Before and after images:
-=-=-
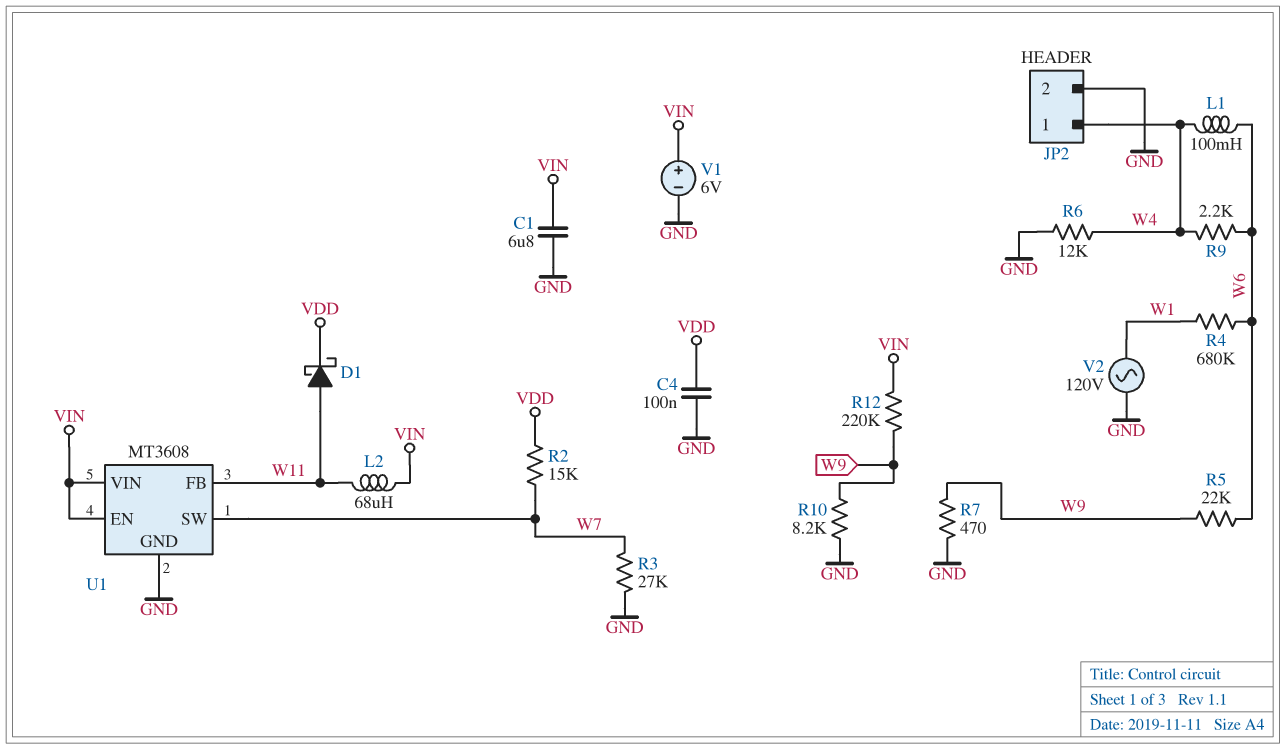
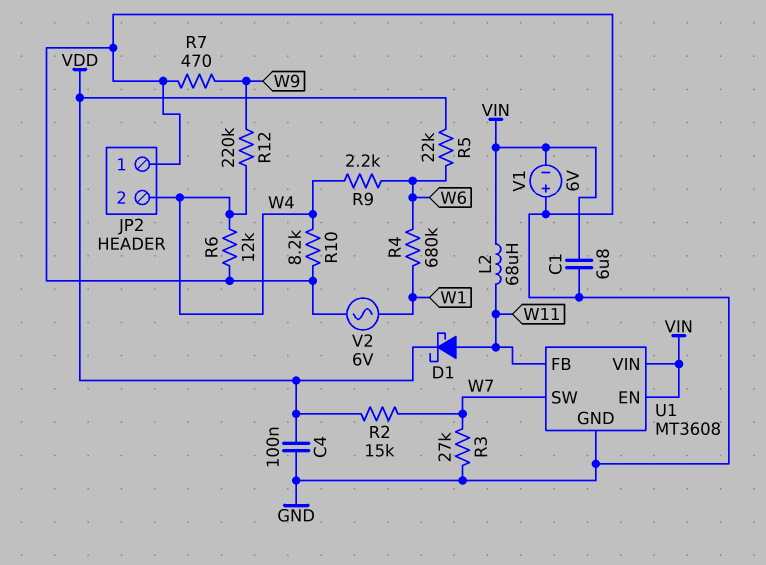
JP2 pin 1: W4 -> GND
JP2 pin 2: GND -> W4
L1: 100mH (W4, W6) -> none
R5: 22k (W6, W9) -> 22k (VDD, W6)
R10: 8.2k (GND, W9) -> 8.2k (GND, W4)
R12: 220k (VIN, W9) -> 220k (W4, W9)
V1: 6V (plus VIN, minus GND) -> 6V (plus GND, minus VIN)
V2: AC 120V (GND, W1) -> AC 6V (GND, W1)

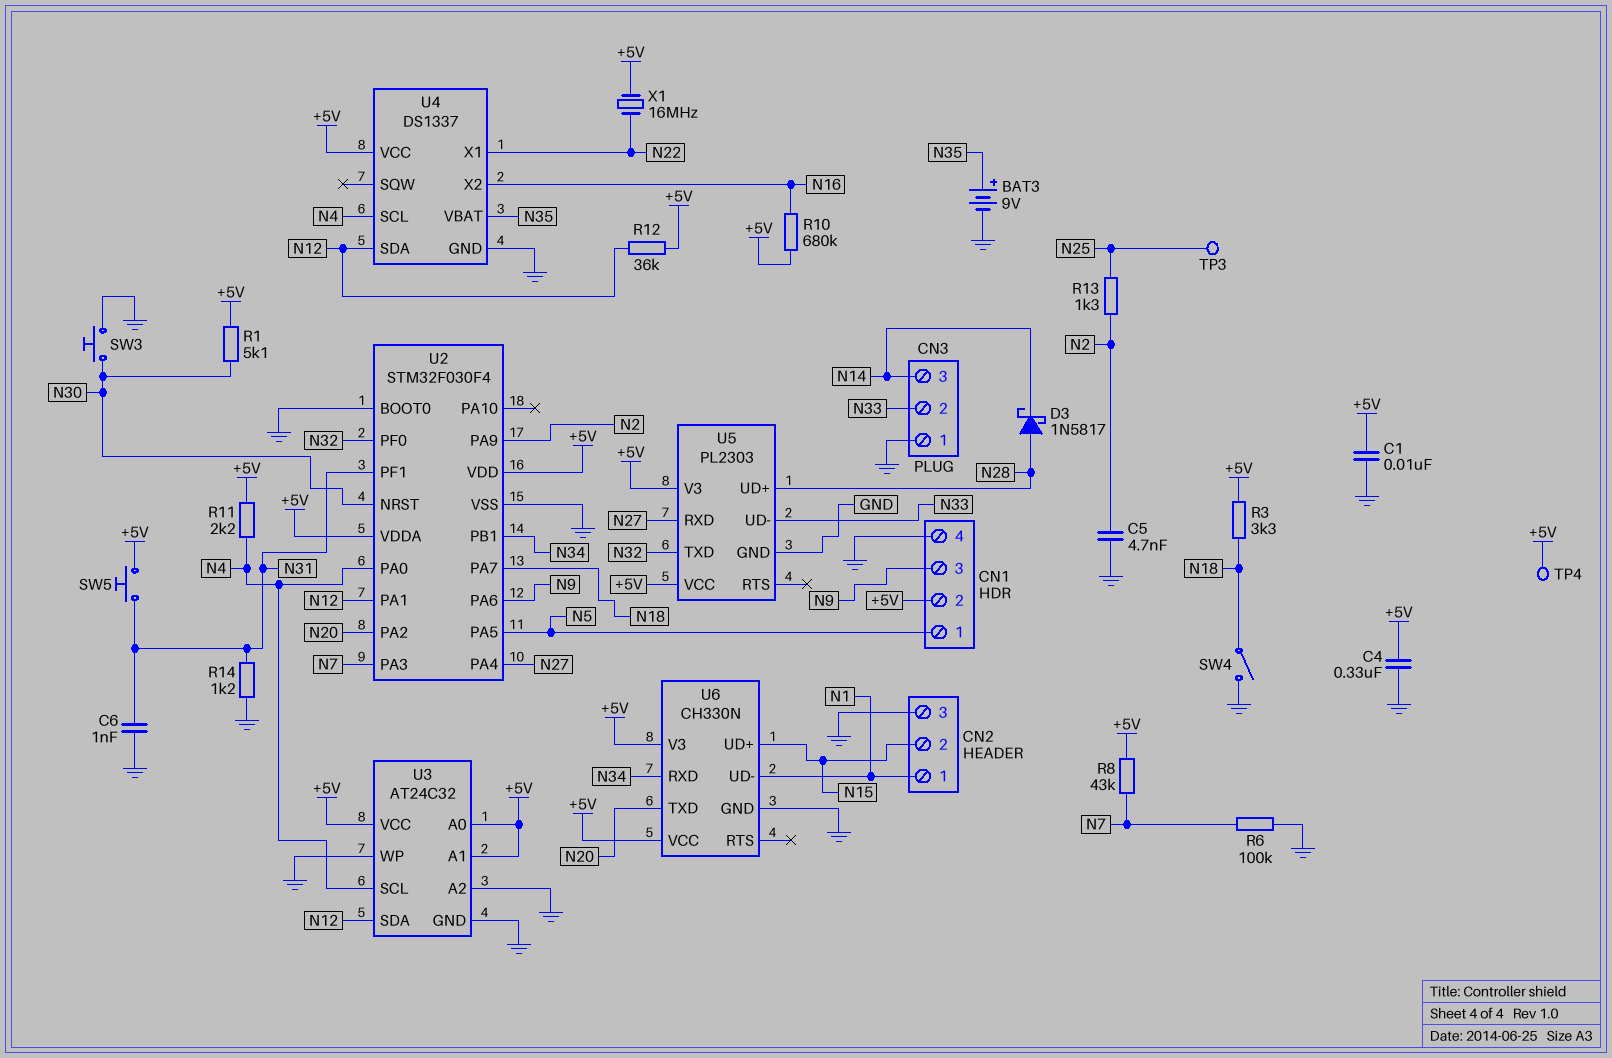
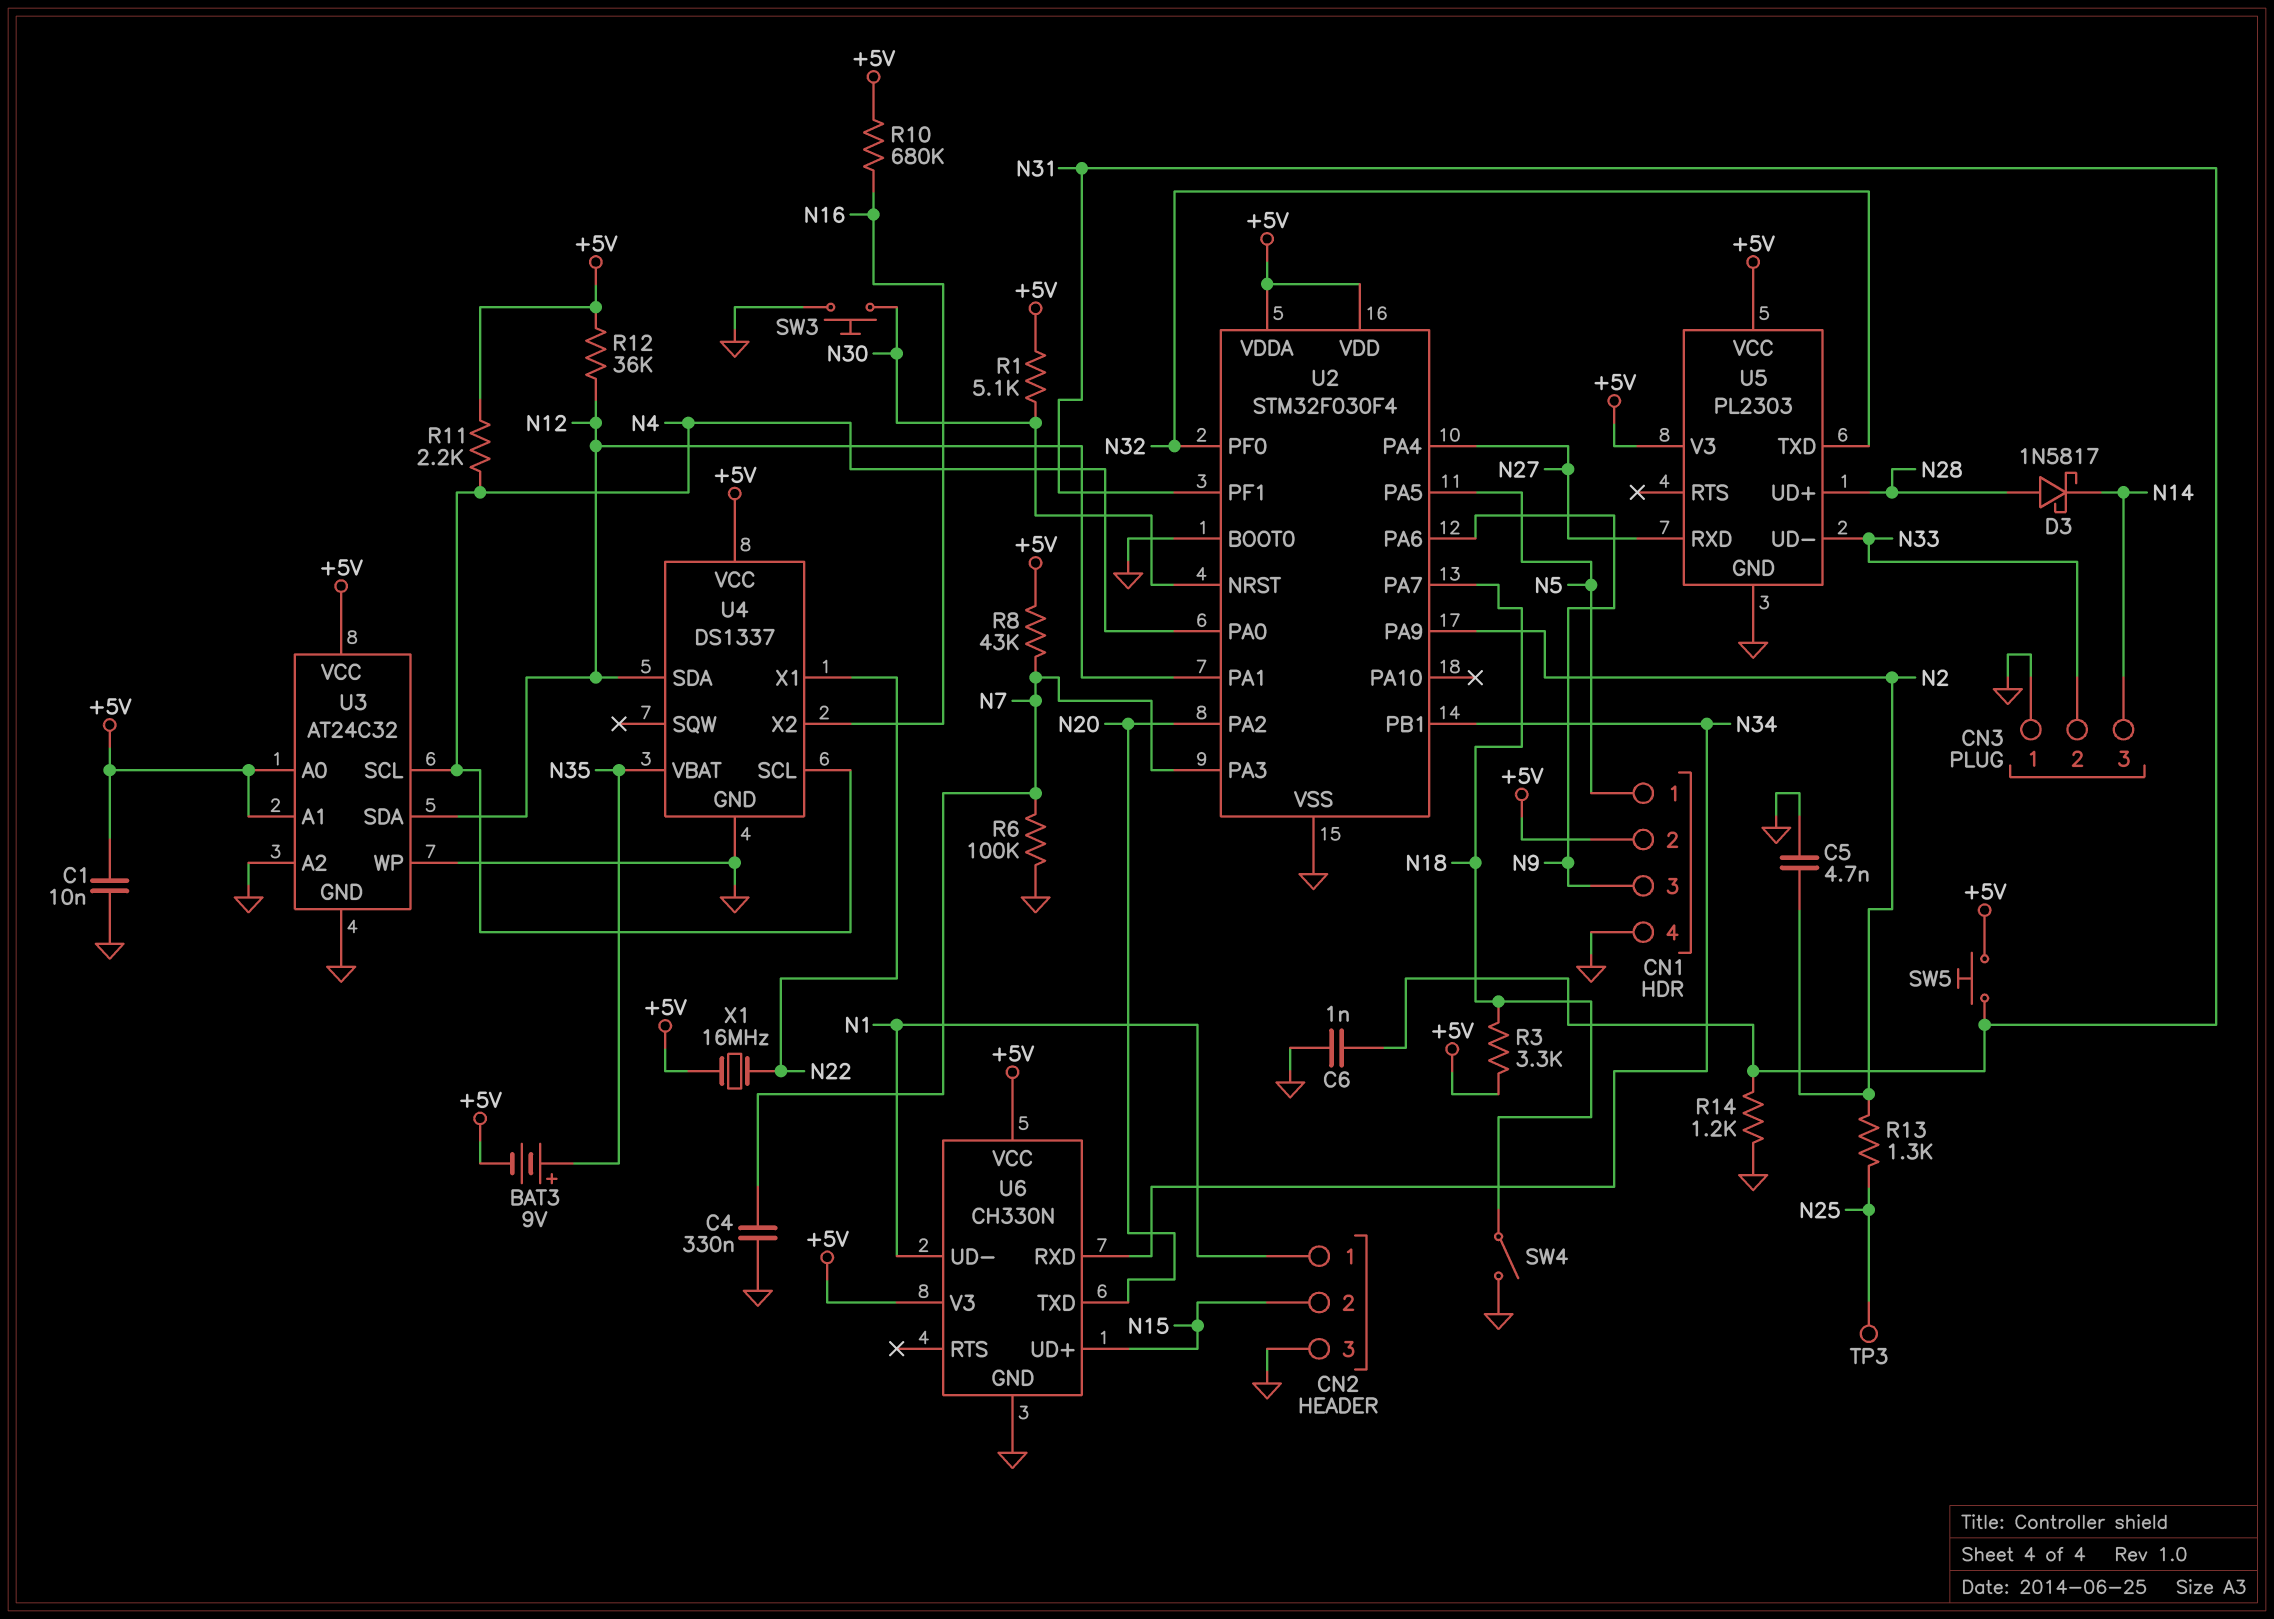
BAT3: 9V (plus N35, minus GND) -> 9V (plus N35, minus +5V)
C4: 330nF (+5V, GND) -> 330nF (GND, N7)
TP4: test point (+5V) -> none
-=-=-
— TASK TO CARRY OUT —
Look through the entries and find each line that has the string "minus". Copy those lines.

— PROBLEM SOLUTION —
V1: 6V (plus VIN, minus GND) -> 6V (plus GND, minus VIN)
BAT3: 9V (plus N35, minus GND) -> 9V (plus N35, minus +5V)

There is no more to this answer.